■ Stored records:
□ □ □ □ □ □ □
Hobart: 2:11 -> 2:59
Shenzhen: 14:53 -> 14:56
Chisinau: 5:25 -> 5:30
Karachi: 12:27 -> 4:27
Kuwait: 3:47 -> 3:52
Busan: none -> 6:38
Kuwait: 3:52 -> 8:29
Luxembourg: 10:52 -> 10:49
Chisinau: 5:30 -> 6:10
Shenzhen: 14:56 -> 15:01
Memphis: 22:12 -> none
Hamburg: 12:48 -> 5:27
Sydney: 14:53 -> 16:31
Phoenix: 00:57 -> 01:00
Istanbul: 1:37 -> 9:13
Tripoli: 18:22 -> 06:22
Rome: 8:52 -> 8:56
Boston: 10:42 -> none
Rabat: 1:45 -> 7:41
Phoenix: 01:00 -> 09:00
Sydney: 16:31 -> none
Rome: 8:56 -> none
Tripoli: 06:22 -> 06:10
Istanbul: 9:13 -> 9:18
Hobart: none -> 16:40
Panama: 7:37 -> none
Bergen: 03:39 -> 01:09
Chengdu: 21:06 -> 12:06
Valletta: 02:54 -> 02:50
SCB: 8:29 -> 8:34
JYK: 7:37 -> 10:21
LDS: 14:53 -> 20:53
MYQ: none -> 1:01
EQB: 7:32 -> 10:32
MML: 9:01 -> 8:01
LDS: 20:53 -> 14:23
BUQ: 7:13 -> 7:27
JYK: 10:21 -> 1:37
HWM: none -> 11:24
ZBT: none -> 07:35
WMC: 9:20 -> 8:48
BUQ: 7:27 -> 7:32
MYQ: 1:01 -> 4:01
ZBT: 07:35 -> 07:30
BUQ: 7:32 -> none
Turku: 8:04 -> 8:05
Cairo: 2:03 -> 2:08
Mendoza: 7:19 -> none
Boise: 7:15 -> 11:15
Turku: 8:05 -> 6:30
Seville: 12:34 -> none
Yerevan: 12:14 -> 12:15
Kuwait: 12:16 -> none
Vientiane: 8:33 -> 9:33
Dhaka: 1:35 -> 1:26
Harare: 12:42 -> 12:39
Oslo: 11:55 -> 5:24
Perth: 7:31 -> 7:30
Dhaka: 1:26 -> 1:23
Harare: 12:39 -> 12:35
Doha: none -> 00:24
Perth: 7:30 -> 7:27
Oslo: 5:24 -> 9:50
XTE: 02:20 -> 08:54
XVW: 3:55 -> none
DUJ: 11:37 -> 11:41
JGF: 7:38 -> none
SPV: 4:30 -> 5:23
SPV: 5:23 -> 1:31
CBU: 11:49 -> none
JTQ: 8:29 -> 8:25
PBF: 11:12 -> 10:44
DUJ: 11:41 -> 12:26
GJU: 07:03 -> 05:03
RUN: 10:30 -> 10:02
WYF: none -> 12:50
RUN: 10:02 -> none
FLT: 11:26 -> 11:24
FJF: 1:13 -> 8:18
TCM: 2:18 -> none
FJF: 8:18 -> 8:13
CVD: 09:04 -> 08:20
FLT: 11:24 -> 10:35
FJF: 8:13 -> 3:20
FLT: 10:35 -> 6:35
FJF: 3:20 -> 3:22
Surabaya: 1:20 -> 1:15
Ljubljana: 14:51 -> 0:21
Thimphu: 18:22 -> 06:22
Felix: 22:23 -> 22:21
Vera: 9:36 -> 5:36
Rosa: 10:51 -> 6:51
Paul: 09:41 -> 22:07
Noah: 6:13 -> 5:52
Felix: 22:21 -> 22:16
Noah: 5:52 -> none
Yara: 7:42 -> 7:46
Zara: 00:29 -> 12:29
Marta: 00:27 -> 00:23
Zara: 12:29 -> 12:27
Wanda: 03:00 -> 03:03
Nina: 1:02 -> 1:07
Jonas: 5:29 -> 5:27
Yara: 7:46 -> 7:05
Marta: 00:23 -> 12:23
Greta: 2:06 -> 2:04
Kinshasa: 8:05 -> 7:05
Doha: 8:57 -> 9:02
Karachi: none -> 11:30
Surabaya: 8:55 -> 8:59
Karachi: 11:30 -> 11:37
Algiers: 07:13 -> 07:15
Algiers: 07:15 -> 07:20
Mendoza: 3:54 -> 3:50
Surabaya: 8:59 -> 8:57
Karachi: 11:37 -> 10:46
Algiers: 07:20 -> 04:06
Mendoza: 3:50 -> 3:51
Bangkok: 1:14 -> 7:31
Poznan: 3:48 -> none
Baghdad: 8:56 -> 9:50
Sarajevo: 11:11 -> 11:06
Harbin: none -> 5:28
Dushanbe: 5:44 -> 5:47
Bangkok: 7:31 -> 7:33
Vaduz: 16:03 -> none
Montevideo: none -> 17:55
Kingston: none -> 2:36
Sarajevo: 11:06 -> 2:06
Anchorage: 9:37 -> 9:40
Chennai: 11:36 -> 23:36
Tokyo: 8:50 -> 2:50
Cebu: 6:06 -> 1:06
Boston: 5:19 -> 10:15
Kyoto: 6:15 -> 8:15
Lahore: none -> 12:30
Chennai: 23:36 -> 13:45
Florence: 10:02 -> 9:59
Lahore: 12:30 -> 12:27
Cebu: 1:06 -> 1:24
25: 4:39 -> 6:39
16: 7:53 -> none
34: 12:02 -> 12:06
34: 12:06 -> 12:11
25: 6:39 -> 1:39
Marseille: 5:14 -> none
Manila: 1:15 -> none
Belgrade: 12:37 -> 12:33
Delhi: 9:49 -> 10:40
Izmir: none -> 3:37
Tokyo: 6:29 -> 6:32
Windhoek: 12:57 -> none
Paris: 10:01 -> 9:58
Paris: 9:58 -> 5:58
□ □ □ □ □ □ □
■ EXERCISE REQUIREMENTS: Retype every line of the items above without changing a single character.

■ TASK ANSWER:
Hobart: 2:11 -> 2:59
Shenzhen: 14:53 -> 14:56
Chisinau: 5:25 -> 5:30
Karachi: 12:27 -> 4:27
Kuwait: 3:47 -> 3:52
Busan: none -> 6:38
Kuwait: 3:52 -> 8:29
Luxembourg: 10:52 -> 10:49
Chisinau: 5:30 -> 6:10
Shenzhen: 14:56 -> 15:01
Memphis: 22:12 -> none
Hamburg: 12:48 -> 5:27
Sydney: 14:53 -> 16:31
Phoenix: 00:57 -> 01:00
Istanbul: 1:37 -> 9:13
Tripoli: 18:22 -> 06:22
Rome: 8:52 -> 8:56
Boston: 10:42 -> none
Rabat: 1:45 -> 7:41
Phoenix: 01:00 -> 09:00
Sydney: 16:31 -> none
Rome: 8:56 -> none
Tripoli: 06:22 -> 06:10
Istanbul: 9:13 -> 9:18
Hobart: none -> 16:40
Panama: 7:37 -> none
Bergen: 03:39 -> 01:09
Chengdu: 21:06 -> 12:06
Valletta: 02:54 -> 02:50
SCB: 8:29 -> 8:34
JYK: 7:37 -> 10:21
LDS: 14:53 -> 20:53
MYQ: none -> 1:01
EQB: 7:32 -> 10:32
MML: 9:01 -> 8:01
LDS: 20:53 -> 14:23
BUQ: 7:13 -> 7:27
JYK: 10:21 -> 1:37
HWM: none -> 11:24
ZBT: none -> 07:35
WMC: 9:20 -> 8:48
BUQ: 7:27 -> 7:32
MYQ: 1:01 -> 4:01
ZBT: 07:35 -> 07:30
BUQ: 7:32 -> none
Turku: 8:04 -> 8:05
Cairo: 2:03 -> 2:08
Mendoza: 7:19 -> none
Boise: 7:15 -> 11:15
Turku: 8:05 -> 6:30
Seville: 12:34 -> none
Yerevan: 12:14 -> 12:15
Kuwait: 12:16 -> none
Vientiane: 8:33 -> 9:33
Dhaka: 1:35 -> 1:26
Harare: 12:42 -> 12:39
Oslo: 11:55 -> 5:24
Perth: 7:31 -> 7:30
Dhaka: 1:26 -> 1:23
Harare: 12:39 -> 12:35
Doha: none -> 00:24
Perth: 7:30 -> 7:27
Oslo: 5:24 -> 9:50
XTE: 02:20 -> 08:54
XVW: 3:55 -> none
DUJ: 11:37 -> 11:41
JGF: 7:38 -> none
SPV: 4:30 -> 5:23
SPV: 5:23 -> 1:31
CBU: 11:49 -> none
JTQ: 8:29 -> 8:25
PBF: 11:12 -> 10:44
DUJ: 11:41 -> 12:26
GJU: 07:03 -> 05:03
RUN: 10:30 -> 10:02
WYF: none -> 12:50
RUN: 10:02 -> none
FLT: 11:26 -> 11:24
FJF: 1:13 -> 8:18
TCM: 2:18 -> none
FJF: 8:18 -> 8:13
CVD: 09:04 -> 08:20
FLT: 11:24 -> 10:35
FJF: 8:13 -> 3:20
FLT: 10:35 -> 6:35
FJF: 3:20 -> 3:22
Surabaya: 1:20 -> 1:15
Ljubljana: 14:51 -> 0:21
Thimphu: 18:22 -> 06:22
Felix: 22:23 -> 22:21
Vera: 9:36 -> 5:36
Rosa: 10:51 -> 6:51
Paul: 09:41 -> 22:07
Noah: 6:13 -> 5:52
Felix: 22:21 -> 22:16
Noah: 5:52 -> none
Yara: 7:42 -> 7:46
Zara: 00:29 -> 12:29
Marta: 00:27 -> 00:23
Zara: 12:29 -> 12:27
Wanda: 03:00 -> 03:03
Nina: 1:02 -> 1:07
Jonas: 5:29 -> 5:27
Yara: 7:46 -> 7:05
Marta: 00:23 -> 12:23
Greta: 2:06 -> 2:04
Kinshasa: 8:05 -> 7:05
Doha: 8:57 -> 9:02
Karachi: none -> 11:30
Surabaya: 8:55 -> 8:59
Karachi: 11:30 -> 11:37
Algiers: 07:13 -> 07:15
Algiers: 07:15 -> 07:20
Mendoza: 3:54 -> 3:50
Surabaya: 8:59 -> 8:57
Karachi: 11:37 -> 10:46
Algiers: 07:20 -> 04:06
Mendoza: 3:50 -> 3:51
Bangkok: 1:14 -> 7:31
Poznan: 3:48 -> none
Baghdad: 8:56 -> 9:50
Sarajevo: 11:11 -> 11:06
Harbin: none -> 5:28
Dushanbe: 5:44 -> 5:47
Bangkok: 7:31 -> 7:33
Vaduz: 16:03 -> none
Montevideo: none -> 17:55
Kingston: none -> 2:36
Sarajevo: 11:06 -> 2:06
Anchorage: 9:37 -> 9:40
Chennai: 11:36 -> 23:36
Tokyo: 8:50 -> 2:50
Cebu: 6:06 -> 1:06
Boston: 5:19 -> 10:15
Kyoto: 6:15 -> 8:15
Lahore: none -> 12:30
Chennai: 23:36 -> 13:45
Florence: 10:02 -> 9:59
Lahore: 12:30 -> 12:27
Cebu: 1:06 -> 1:24
25: 4:39 -> 6:39
16: 7:53 -> none
34: 12:02 -> 12:06
34: 12:06 -> 12:11
25: 6:39 -> 1:39
Marseille: 5:14 -> none
Manila: 1:15 -> none
Belgrade: 12:37 -> 12:33
Delhi: 9:49 -> 10:40
Izmir: none -> 3:37
Tokyo: 6:29 -> 6:32
Windhoek: 12:57 -> none
Paris: 10:01 -> 9:58
Paris: 9:58 -> 5:58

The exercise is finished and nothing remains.